▶ **INSTRUCTION**
Gather every line of the items below that contains the string "kern" and copy each such line in full. Treat uppercase and lowercase as distinct.

Rows from a dataset:
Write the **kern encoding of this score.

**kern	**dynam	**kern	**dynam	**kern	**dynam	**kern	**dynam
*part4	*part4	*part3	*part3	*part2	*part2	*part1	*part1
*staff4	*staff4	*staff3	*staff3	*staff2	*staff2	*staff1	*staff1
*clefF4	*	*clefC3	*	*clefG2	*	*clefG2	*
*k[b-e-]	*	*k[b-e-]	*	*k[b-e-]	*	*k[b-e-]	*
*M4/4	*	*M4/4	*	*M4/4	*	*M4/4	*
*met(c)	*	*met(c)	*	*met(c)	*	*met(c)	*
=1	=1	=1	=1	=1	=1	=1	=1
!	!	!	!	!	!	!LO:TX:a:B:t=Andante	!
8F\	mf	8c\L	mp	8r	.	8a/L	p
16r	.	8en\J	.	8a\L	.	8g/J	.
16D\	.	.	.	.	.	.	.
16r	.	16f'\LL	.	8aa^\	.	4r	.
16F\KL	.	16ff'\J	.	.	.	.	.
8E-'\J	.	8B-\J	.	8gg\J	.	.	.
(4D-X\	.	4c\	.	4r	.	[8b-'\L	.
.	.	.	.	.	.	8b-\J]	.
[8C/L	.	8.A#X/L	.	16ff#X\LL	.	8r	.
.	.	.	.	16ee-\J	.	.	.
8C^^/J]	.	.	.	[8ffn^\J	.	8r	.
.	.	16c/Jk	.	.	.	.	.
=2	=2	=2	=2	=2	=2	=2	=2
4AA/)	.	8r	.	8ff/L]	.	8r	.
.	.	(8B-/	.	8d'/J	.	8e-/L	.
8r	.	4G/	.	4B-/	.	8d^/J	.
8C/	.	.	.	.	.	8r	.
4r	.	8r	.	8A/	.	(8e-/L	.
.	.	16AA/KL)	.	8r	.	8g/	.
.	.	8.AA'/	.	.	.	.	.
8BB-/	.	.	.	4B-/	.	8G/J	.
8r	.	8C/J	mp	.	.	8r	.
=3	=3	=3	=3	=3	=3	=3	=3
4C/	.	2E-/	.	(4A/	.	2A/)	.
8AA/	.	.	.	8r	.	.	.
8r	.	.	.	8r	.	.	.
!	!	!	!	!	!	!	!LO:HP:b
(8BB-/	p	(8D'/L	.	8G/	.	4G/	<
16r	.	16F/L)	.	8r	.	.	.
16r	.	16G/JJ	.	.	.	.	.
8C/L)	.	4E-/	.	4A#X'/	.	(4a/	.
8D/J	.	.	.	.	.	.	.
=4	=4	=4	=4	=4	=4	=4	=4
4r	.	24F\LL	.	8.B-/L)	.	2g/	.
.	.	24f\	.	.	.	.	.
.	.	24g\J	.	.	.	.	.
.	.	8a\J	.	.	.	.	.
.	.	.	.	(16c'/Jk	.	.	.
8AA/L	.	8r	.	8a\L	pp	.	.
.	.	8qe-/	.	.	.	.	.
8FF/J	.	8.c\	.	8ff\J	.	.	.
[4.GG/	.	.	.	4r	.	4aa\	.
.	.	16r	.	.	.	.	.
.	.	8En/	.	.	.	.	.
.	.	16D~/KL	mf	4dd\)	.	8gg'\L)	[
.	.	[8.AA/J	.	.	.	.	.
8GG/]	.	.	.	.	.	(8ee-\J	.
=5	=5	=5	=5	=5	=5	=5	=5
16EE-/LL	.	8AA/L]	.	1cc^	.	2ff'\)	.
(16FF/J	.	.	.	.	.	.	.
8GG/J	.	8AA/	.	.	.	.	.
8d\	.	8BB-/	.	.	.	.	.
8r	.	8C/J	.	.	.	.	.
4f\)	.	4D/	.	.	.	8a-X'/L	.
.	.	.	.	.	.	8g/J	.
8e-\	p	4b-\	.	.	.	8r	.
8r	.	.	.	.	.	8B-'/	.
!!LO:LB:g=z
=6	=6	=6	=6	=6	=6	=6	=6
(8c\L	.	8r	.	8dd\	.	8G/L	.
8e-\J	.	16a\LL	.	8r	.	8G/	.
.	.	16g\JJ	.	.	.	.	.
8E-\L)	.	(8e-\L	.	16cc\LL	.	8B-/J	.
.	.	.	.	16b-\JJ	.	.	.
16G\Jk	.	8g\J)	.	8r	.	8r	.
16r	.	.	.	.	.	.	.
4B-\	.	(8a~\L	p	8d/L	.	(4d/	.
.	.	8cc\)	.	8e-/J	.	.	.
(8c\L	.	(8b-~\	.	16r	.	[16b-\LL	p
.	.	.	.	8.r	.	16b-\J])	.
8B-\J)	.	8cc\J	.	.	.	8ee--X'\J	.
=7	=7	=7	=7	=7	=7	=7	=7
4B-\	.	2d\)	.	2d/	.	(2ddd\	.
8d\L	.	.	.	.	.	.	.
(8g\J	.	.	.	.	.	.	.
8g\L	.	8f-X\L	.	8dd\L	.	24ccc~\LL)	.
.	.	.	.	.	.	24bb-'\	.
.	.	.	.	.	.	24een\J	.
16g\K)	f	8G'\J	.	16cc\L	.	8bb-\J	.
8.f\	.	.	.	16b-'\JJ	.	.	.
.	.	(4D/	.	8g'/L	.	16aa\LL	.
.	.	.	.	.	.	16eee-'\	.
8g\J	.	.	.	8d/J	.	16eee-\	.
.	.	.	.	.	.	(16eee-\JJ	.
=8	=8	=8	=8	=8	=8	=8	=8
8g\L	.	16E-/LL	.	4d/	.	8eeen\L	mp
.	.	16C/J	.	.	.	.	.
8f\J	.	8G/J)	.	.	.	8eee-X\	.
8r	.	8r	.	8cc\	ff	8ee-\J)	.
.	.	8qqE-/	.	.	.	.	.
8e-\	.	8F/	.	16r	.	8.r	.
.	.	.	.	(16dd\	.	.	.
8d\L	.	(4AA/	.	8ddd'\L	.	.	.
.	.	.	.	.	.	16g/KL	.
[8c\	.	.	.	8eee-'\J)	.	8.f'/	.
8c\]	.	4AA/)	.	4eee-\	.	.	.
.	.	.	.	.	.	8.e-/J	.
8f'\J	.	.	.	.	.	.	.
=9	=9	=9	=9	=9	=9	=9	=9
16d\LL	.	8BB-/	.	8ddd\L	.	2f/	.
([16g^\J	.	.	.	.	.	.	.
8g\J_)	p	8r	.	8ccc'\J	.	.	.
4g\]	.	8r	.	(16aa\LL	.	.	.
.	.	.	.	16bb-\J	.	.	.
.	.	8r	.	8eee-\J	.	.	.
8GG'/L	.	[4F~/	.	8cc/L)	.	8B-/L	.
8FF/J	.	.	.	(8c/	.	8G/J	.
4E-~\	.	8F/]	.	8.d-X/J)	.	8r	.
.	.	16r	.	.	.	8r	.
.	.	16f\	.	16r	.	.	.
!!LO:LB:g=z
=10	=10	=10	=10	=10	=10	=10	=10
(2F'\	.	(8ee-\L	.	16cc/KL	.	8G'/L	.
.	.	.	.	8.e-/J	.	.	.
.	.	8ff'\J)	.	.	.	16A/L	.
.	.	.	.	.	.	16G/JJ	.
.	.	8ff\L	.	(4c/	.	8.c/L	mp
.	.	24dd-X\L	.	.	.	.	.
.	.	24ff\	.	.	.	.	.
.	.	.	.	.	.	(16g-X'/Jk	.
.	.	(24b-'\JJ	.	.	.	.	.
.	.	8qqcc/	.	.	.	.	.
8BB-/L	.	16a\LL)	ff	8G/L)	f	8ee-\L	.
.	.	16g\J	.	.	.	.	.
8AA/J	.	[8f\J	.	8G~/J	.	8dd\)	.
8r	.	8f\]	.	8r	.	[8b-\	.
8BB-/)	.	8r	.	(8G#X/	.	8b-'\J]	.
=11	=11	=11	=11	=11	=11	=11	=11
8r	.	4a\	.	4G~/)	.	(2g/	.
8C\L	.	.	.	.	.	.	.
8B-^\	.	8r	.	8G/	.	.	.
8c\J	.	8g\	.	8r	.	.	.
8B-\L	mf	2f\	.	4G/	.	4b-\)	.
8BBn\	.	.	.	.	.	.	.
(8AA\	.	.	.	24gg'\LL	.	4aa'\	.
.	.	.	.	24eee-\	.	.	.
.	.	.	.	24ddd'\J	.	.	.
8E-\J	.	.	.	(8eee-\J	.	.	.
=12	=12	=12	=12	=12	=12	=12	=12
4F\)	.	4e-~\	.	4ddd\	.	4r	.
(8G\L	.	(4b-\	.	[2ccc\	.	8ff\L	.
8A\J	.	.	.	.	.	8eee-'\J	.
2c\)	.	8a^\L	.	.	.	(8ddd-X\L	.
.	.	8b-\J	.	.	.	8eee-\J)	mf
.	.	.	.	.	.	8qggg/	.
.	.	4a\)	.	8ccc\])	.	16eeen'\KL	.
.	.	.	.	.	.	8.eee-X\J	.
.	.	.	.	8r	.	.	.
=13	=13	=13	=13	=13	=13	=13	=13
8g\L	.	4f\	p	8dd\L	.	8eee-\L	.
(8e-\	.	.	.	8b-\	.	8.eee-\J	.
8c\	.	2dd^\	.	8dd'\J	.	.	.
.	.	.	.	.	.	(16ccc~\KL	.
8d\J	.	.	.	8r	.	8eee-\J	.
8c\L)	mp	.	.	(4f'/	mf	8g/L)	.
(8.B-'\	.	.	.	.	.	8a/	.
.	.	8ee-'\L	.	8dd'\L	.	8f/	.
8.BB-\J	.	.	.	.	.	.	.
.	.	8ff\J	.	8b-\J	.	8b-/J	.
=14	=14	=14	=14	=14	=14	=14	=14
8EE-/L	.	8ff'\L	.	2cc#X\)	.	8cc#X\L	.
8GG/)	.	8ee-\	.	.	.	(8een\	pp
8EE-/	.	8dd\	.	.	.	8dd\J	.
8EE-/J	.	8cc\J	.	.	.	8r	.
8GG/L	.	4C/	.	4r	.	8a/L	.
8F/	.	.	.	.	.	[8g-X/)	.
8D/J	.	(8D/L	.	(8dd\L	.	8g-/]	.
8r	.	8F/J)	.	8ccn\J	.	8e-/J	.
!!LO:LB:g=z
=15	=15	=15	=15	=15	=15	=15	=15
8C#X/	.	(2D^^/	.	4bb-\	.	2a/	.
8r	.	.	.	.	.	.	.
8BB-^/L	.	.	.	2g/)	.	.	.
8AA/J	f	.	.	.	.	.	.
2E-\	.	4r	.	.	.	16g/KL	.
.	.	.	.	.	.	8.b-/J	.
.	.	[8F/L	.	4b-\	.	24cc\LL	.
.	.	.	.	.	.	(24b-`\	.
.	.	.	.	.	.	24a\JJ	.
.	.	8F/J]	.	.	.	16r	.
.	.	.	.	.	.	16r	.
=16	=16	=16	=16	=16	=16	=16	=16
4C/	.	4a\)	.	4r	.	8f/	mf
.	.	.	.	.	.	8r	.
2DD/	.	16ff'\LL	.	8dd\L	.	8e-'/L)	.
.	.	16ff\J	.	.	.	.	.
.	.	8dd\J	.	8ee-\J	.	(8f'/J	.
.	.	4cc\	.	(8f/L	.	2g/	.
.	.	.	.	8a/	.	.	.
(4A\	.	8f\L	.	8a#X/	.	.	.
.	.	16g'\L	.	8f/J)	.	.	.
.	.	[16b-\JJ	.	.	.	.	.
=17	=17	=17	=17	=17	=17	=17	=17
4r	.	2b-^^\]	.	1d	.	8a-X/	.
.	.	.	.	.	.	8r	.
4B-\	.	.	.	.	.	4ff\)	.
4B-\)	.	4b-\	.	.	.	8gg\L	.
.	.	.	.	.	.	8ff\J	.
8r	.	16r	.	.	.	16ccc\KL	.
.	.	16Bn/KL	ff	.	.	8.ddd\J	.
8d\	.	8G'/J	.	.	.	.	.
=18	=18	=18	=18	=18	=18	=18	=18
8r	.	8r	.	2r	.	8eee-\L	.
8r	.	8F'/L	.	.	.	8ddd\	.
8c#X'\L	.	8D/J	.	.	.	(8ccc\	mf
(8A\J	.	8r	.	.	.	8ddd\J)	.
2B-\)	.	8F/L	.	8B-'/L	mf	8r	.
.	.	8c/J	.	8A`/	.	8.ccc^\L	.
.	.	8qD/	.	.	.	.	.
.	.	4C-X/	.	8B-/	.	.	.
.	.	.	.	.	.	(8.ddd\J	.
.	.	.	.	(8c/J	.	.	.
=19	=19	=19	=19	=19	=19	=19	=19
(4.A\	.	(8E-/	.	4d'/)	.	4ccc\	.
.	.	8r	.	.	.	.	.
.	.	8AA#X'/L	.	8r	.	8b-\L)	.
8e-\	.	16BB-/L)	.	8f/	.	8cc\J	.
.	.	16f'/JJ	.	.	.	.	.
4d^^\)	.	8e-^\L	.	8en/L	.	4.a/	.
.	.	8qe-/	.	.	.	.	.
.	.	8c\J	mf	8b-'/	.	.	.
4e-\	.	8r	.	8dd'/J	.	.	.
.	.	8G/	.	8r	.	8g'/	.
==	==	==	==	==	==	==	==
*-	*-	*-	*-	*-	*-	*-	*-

▶ **FINISHED ANSWER**
Write the **kern encoding of this score.
**kern	**dynam	**kern	**dynam	**kern	**dynam	**kern	**dynam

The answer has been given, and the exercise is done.